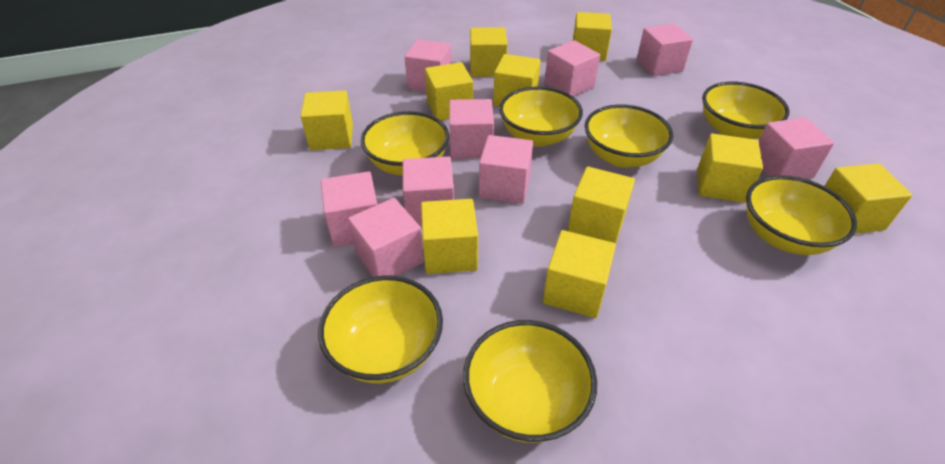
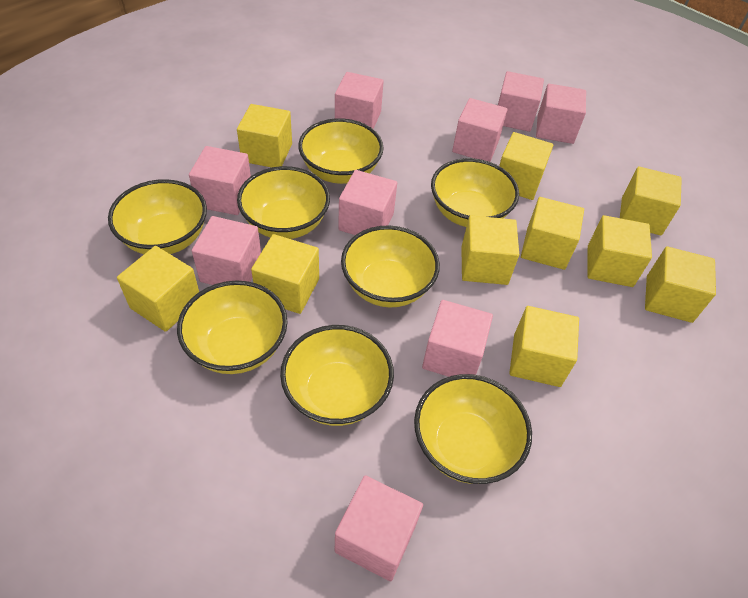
yellow bowl: 7 -> 8

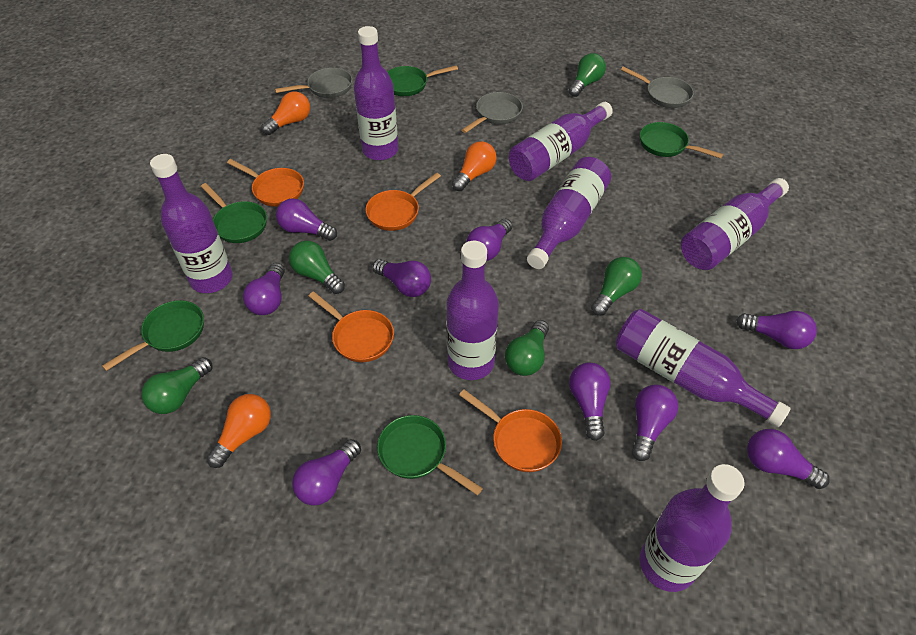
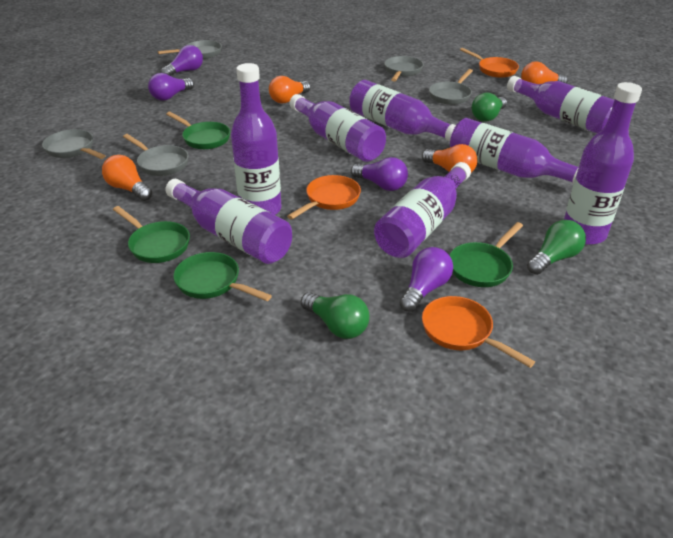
green light bulb: 5 -> 3
green pan: 5 -> 4
grey pan: 3 -> 5
orange light bulb: 3 -> 4
orange pan: 4 -> 3
purple light bulb: 9 -> 4

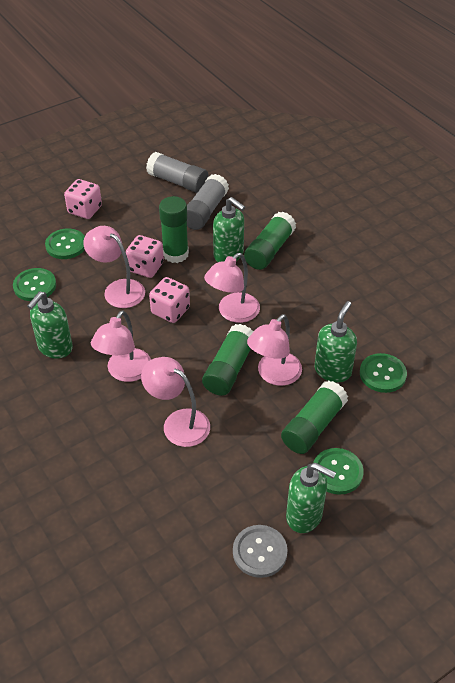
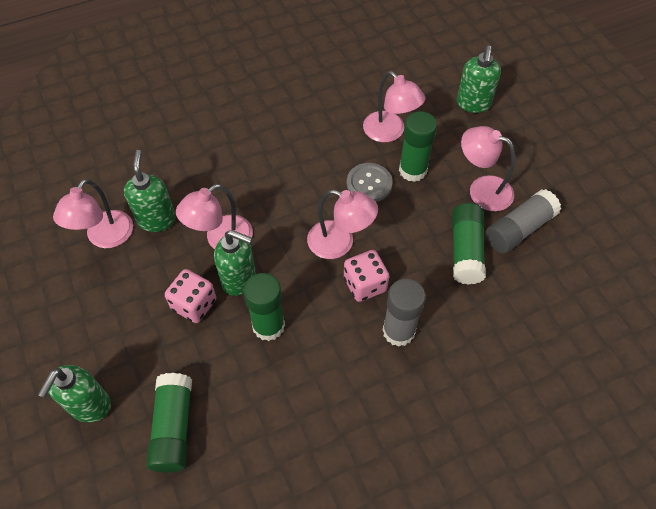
green button: 4 -> 0
pink dice: 3 -> 2

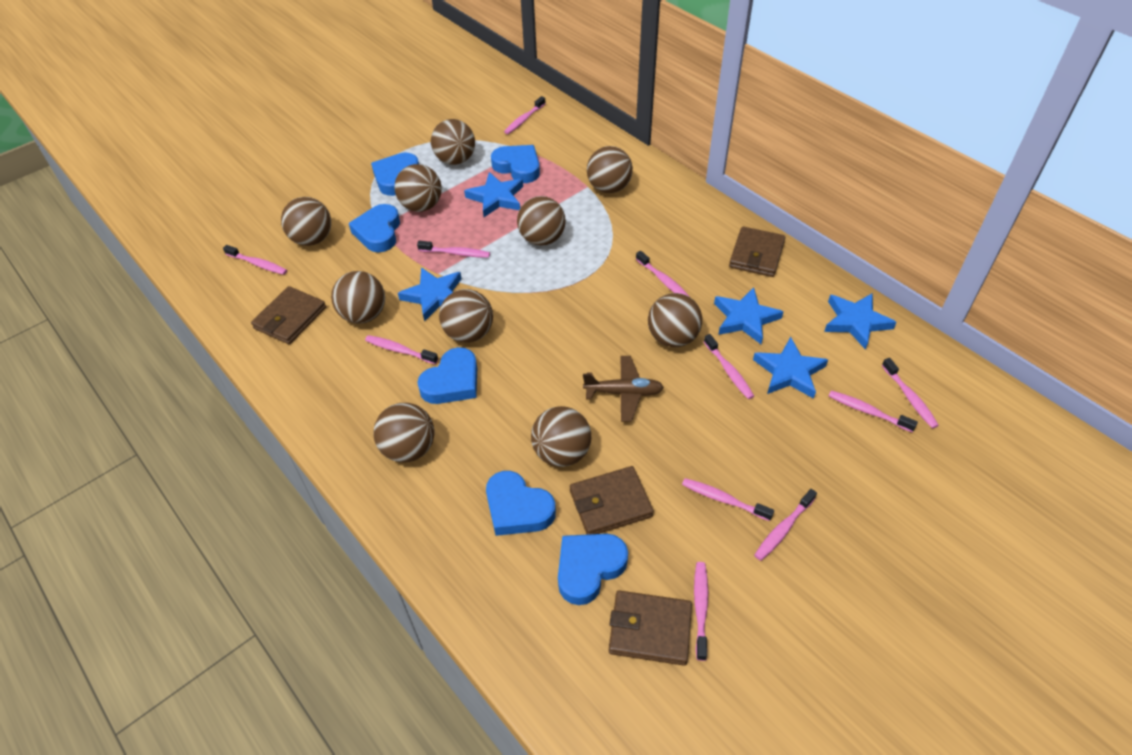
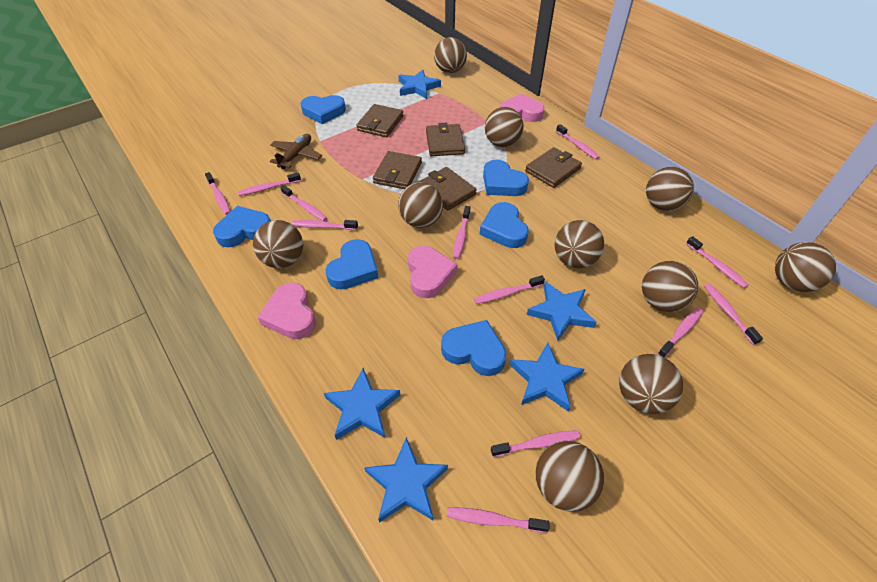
brown wallet: 4 -> 5
pink heart: 0 -> 3
pink toothbrush: 11 -> 12

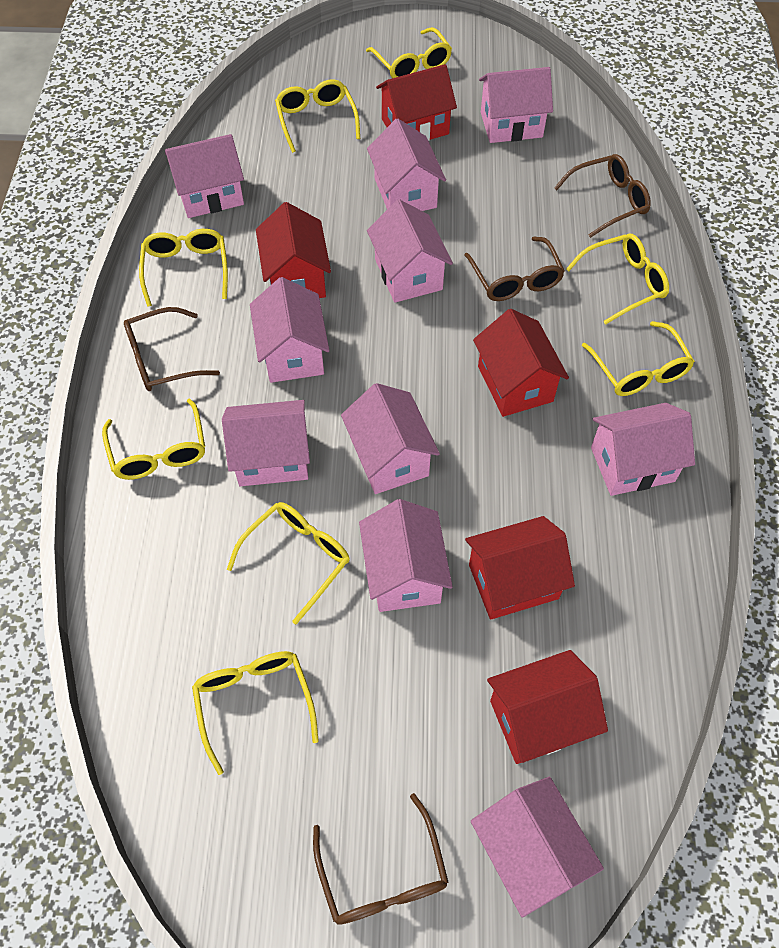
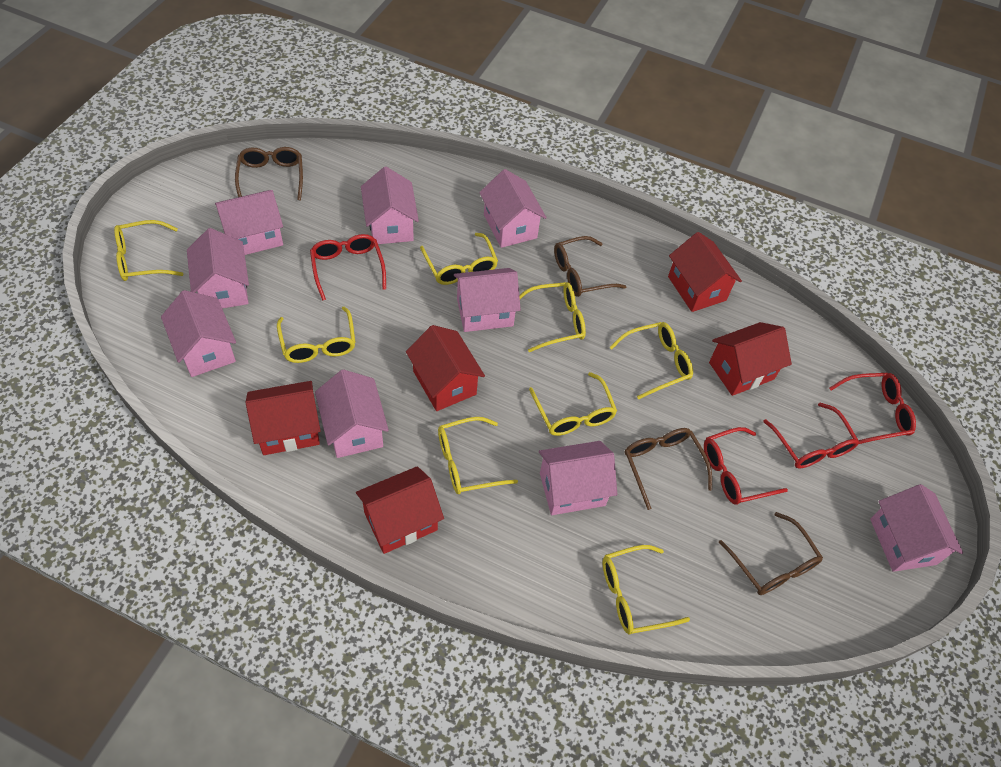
pink house: 10 -> 9
red glasses: 0 -> 4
────────
### Work to complete
Print the entries above word for word, without pictures.

### Task response
yellow bowl: 7 -> 8

green light bulb: 5 -> 3
green pan: 5 -> 4
grey pan: 3 -> 5
orange light bulb: 3 -> 4
orange pan: 4 -> 3
purple light bulb: 9 -> 4

green button: 4 -> 0
pink dice: 3 -> 2

brown wallet: 4 -> 5
pink heart: 0 -> 3
pink toothbrush: 11 -> 12

pink house: 10 -> 9
red glasses: 0 -> 4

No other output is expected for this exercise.